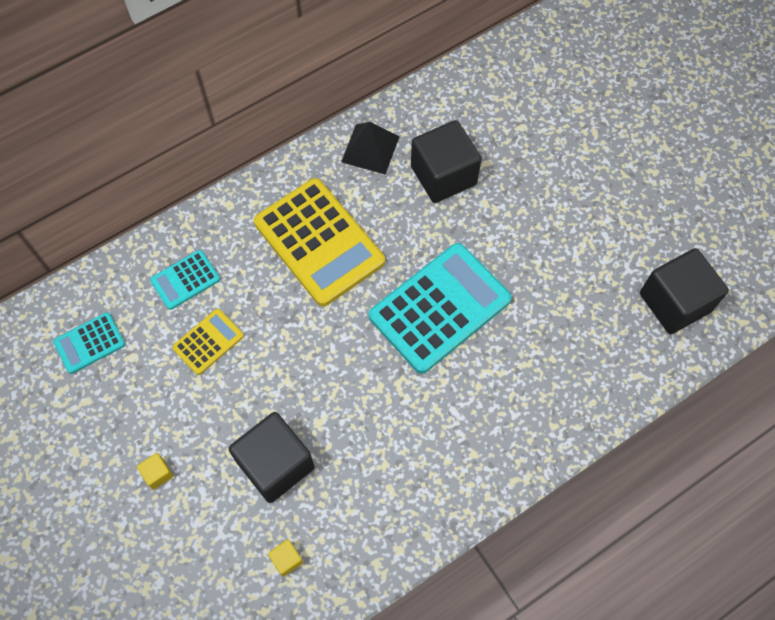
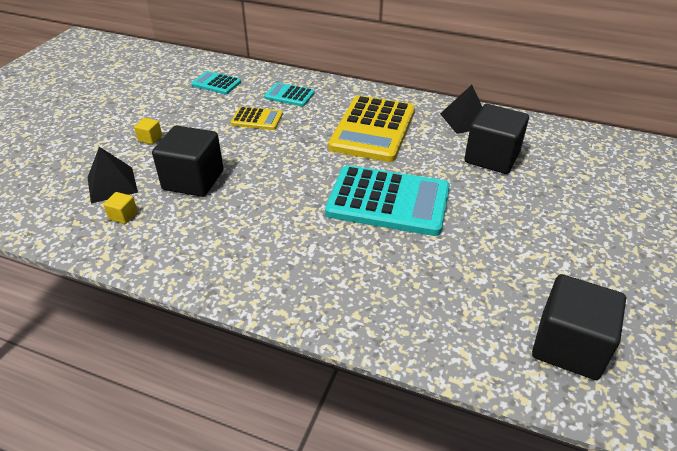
camera: 55 degrees right, 25 degrees down
(222, 550) = (112, 185): none -> black pyramid

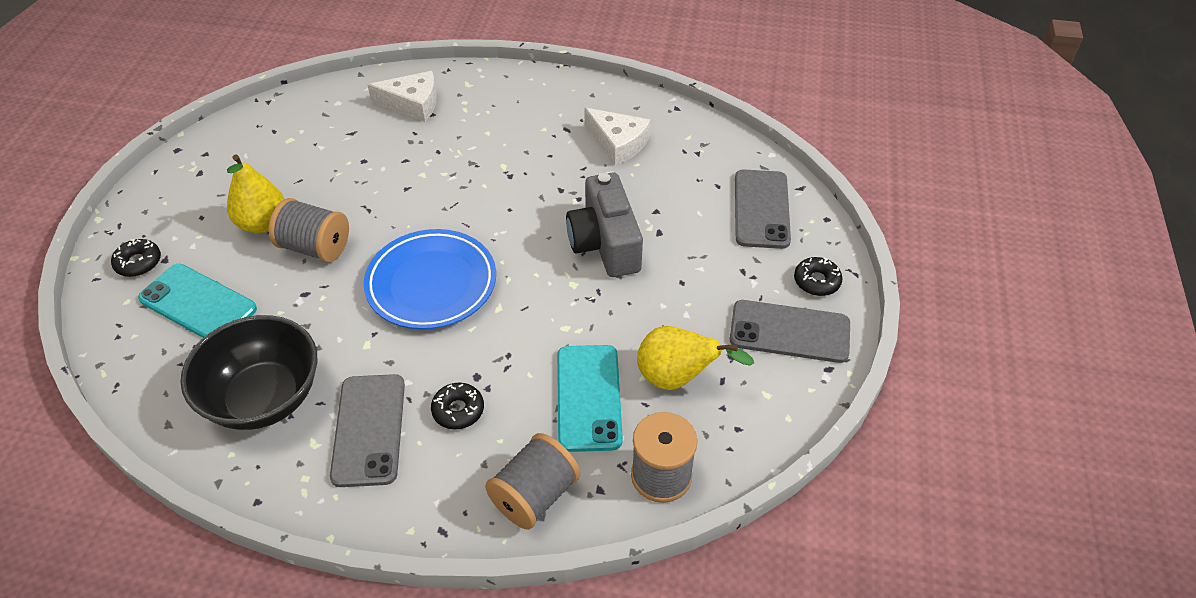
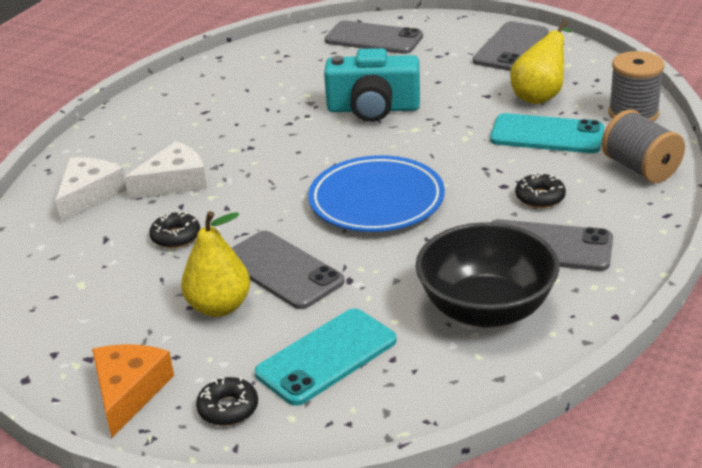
camera: 70 degrees left, 15 degrees down
(160, 205) = (128, 392): none -> orange cheese
(315, 247) = (282, 270): grey spool -> grey phone
(605, 243) = (373, 109): grey camera -> turquoise camera
(618, 143) = (246, 88): white cheese -> white cheese (174, 182)
(816, 281) = (464, 30): black donut -> black donut (176, 237)

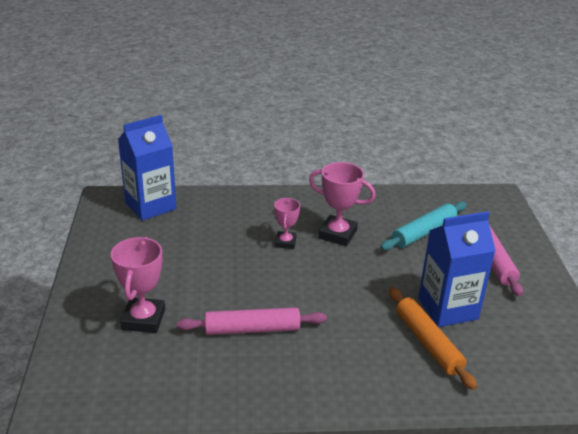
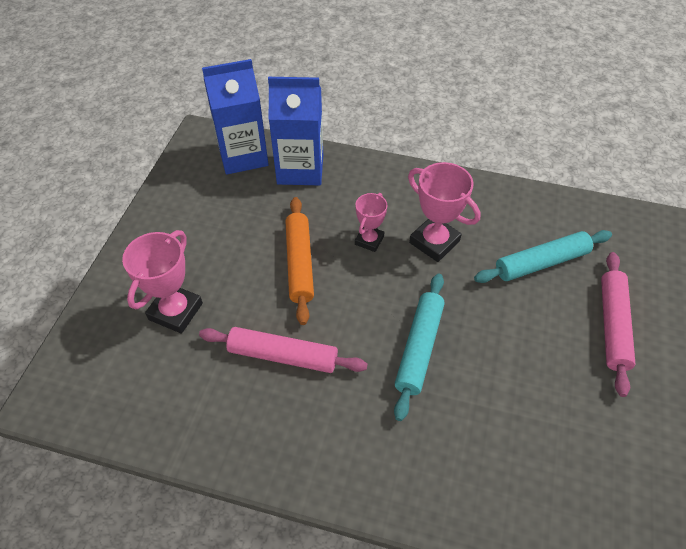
camera: 20 degrees right, 20 degrees up
(359, 301) = (419, 348): none -> turquoise rolling pin
(428, 343) = (477, 431): orange rolling pin -> orange rolling pin (300, 263)
(447, 308) = (523, 387): blue carton -> blue carton (300, 169)

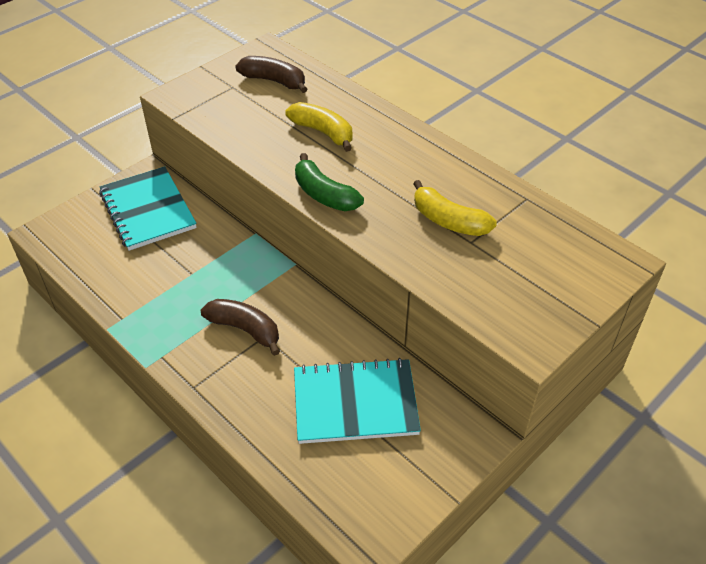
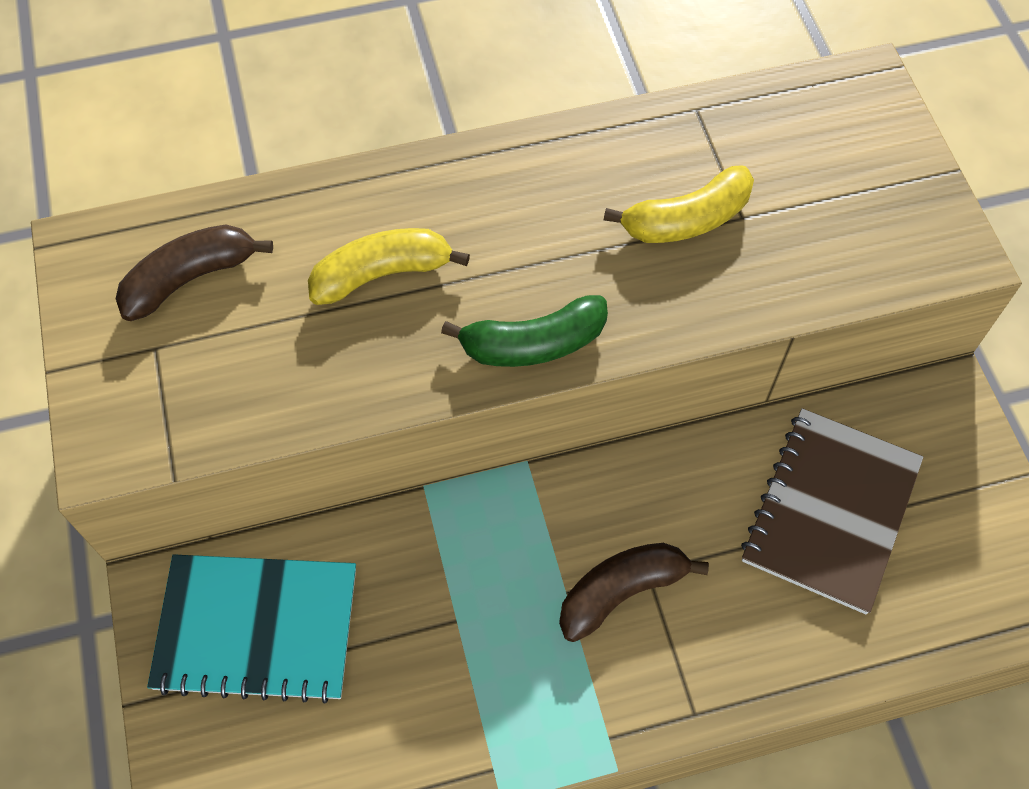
camera: 60 degrees left, 15 degrees up
(355, 403) = (830, 511): turquoise notebook -> brown notebook

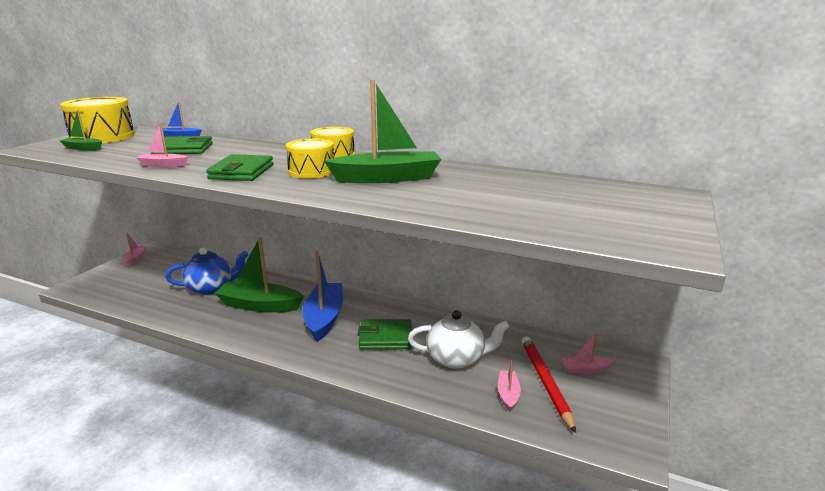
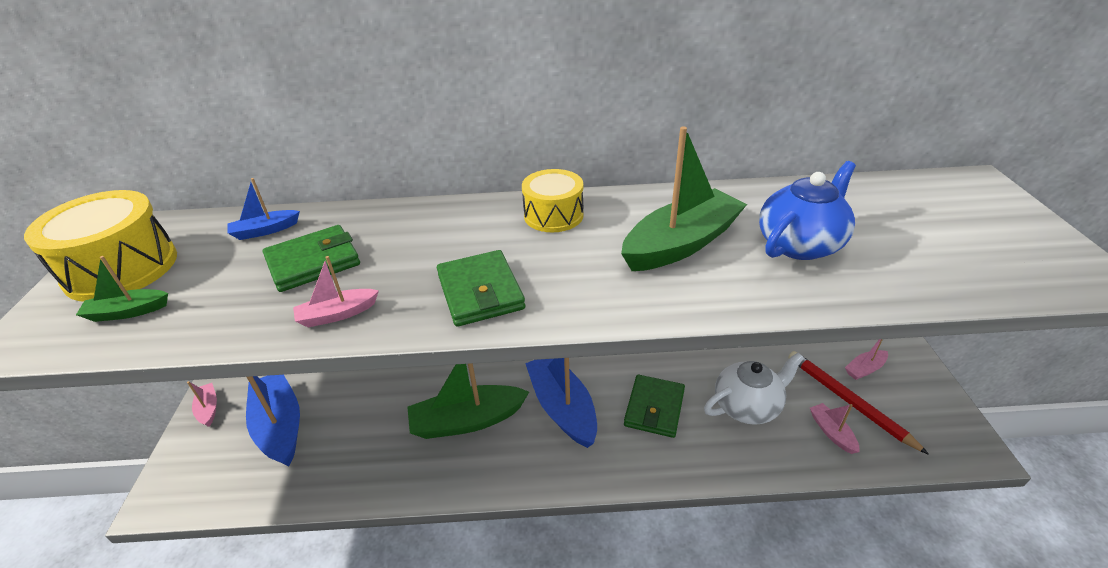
camera: 25 degrees left, 15 degrees up
(160, 276) = (280, 426): none -> blue boat
(211, 288) = (374, 417): blue teapot -> blue teapot (800, 244)
(311, 171) = (571, 259): yellow drum -> none
(385, 337) = (654, 408): green wallet -> green wallet turned 45 degrees counterclockwise

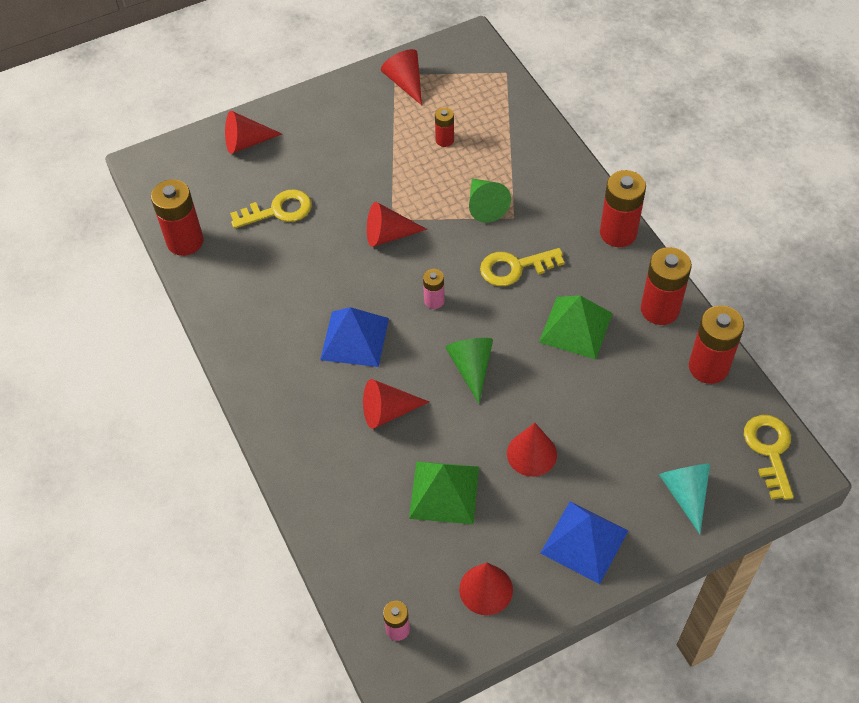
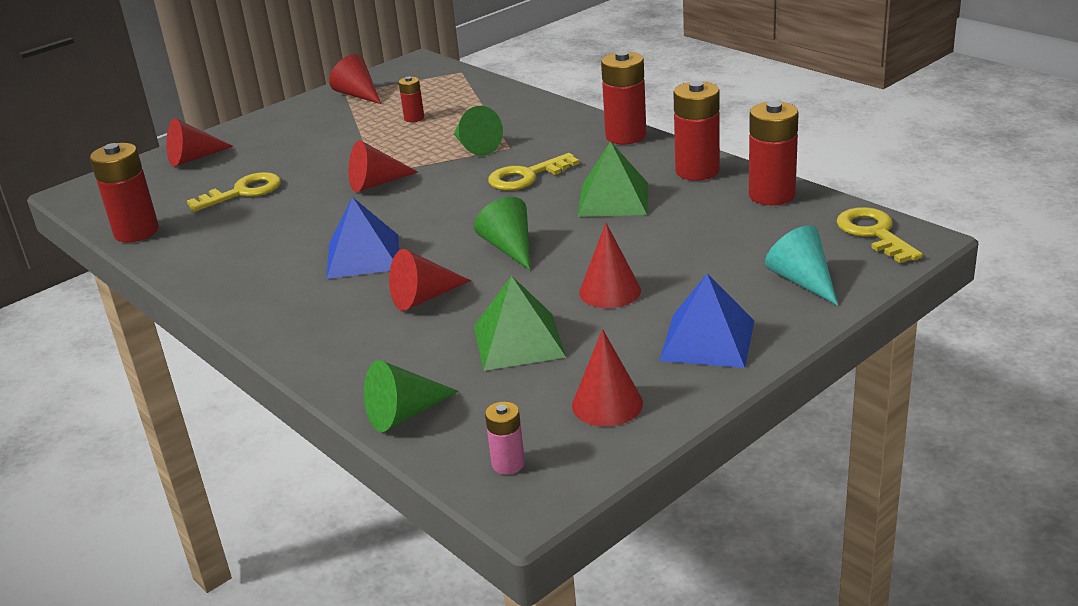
camera: 15 degrees left, 25 degrees down
(340, 548) = (404, 414): none -> green cone
(434, 301) = (446, 214): pink battery -> none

┄┄┄┄┄┄

■ WHAT THE TASK ASKS
All lines of the entries containing the string "cheese" must be shown in full.

■ PROBLEM SOLUTION
(160, 205) = (128, 392): none -> orange cheese
(618, 143) = (246, 88): white cheese -> white cheese (174, 182)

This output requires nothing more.